Pull out every line of the rows below that contains the string "cisis".

§

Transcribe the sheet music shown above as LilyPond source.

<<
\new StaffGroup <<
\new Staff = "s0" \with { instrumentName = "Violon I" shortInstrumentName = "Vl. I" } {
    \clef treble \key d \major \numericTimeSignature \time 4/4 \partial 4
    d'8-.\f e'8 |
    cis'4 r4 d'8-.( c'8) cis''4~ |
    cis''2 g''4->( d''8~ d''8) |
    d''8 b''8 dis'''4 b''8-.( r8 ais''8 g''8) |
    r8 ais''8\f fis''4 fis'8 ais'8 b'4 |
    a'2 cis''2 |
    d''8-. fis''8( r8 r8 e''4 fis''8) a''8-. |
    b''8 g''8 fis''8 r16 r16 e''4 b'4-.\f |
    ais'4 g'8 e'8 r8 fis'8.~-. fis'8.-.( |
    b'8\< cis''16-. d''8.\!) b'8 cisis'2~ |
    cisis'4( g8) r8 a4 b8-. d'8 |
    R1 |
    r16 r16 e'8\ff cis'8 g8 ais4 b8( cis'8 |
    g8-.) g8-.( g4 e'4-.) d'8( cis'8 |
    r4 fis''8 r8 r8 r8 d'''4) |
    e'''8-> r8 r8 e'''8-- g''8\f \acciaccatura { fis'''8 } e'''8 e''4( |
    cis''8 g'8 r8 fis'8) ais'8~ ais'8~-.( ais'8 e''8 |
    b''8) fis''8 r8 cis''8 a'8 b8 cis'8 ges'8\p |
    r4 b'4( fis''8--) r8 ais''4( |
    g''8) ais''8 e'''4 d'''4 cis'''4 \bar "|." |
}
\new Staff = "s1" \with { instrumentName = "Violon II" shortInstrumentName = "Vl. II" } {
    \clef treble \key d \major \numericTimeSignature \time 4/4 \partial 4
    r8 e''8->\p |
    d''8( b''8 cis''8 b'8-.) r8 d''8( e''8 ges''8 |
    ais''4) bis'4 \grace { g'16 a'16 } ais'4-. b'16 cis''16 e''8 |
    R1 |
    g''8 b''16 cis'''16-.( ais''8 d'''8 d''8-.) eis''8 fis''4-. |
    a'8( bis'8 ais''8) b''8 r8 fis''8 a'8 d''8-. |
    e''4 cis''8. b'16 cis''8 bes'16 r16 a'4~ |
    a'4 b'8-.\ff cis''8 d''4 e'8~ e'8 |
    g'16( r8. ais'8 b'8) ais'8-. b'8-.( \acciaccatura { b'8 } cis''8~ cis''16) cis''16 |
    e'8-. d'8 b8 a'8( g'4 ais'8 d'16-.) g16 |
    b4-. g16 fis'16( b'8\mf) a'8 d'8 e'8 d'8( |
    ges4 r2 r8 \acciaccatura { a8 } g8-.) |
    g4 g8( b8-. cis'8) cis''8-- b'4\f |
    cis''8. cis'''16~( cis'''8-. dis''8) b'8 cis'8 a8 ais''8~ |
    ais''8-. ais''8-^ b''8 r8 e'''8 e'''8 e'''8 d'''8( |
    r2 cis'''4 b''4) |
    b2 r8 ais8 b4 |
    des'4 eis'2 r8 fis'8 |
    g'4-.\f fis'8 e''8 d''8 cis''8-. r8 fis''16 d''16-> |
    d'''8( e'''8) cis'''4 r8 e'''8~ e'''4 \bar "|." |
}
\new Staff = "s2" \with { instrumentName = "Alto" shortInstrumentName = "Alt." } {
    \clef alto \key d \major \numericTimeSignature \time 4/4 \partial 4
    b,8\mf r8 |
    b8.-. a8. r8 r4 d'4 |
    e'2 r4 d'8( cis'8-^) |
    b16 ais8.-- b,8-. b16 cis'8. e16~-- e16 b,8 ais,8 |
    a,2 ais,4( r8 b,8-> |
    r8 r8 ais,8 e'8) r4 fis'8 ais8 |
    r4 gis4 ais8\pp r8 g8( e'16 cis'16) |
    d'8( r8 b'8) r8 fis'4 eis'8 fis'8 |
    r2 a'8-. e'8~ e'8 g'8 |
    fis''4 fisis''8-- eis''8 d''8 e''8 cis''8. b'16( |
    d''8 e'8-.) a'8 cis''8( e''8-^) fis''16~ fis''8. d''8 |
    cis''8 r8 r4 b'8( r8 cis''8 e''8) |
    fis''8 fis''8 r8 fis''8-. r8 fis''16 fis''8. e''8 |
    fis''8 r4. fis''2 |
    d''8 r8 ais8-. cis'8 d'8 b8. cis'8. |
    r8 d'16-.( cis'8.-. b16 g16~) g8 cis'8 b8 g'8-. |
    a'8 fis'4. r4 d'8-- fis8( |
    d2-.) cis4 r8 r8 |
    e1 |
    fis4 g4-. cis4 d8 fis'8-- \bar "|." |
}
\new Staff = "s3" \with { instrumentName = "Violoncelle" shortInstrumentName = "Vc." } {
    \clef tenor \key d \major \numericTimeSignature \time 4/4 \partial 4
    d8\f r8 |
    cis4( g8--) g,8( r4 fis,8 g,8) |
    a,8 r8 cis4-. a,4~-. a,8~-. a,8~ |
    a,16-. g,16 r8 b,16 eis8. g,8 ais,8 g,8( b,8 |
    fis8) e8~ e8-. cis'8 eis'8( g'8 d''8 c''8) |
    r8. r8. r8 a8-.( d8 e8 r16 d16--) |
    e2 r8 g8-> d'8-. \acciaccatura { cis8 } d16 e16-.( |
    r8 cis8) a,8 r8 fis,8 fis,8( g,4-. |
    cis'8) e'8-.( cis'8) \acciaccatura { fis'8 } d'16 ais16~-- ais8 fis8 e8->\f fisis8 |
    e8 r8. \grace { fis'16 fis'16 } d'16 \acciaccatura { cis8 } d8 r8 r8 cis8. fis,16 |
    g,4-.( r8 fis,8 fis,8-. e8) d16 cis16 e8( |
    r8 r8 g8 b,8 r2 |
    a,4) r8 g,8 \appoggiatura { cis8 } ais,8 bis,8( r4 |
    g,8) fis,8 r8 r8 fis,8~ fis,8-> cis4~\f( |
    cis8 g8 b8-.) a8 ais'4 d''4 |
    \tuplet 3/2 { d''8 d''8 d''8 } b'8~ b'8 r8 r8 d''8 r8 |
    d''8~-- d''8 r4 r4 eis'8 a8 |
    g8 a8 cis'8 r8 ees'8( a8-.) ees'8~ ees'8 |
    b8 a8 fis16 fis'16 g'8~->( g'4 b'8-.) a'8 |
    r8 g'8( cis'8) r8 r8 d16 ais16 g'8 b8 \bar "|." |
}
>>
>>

§

_WRITTEN SOLUTION_:
    b'8\< cis''16-. d''8.\!) b'8 cisis'2~ |
    cisis'4( g8) r8 a4 b8-. d'8 |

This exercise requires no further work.